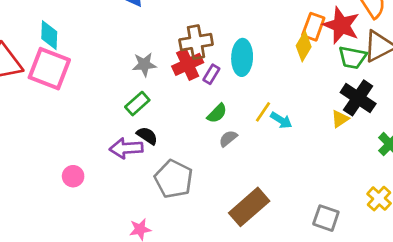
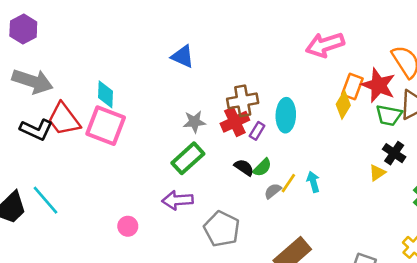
black cross: (358, 98) -> (394, 153), size x0.7
green rectangle: (137, 104) -> (188, 158), size x1.4
yellow line: (263, 112) -> (288, 183), moved
cyan arrow: (281, 120) -> (313, 182), moved, turned -138
black semicircle: (147, 136) -> (244, 167), moved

┄┄┄┄┄┄

[Task to complete]
Your task is to transcribe the line containing "cyan arrow: (281, 120)" and every line after it, through the last line of the data, exactly as written and with nothing more.

[Written answer]
cyan arrow: (281, 120) -> (313, 182), moved, turned -138
black semicircle: (147, 136) -> (244, 167), moved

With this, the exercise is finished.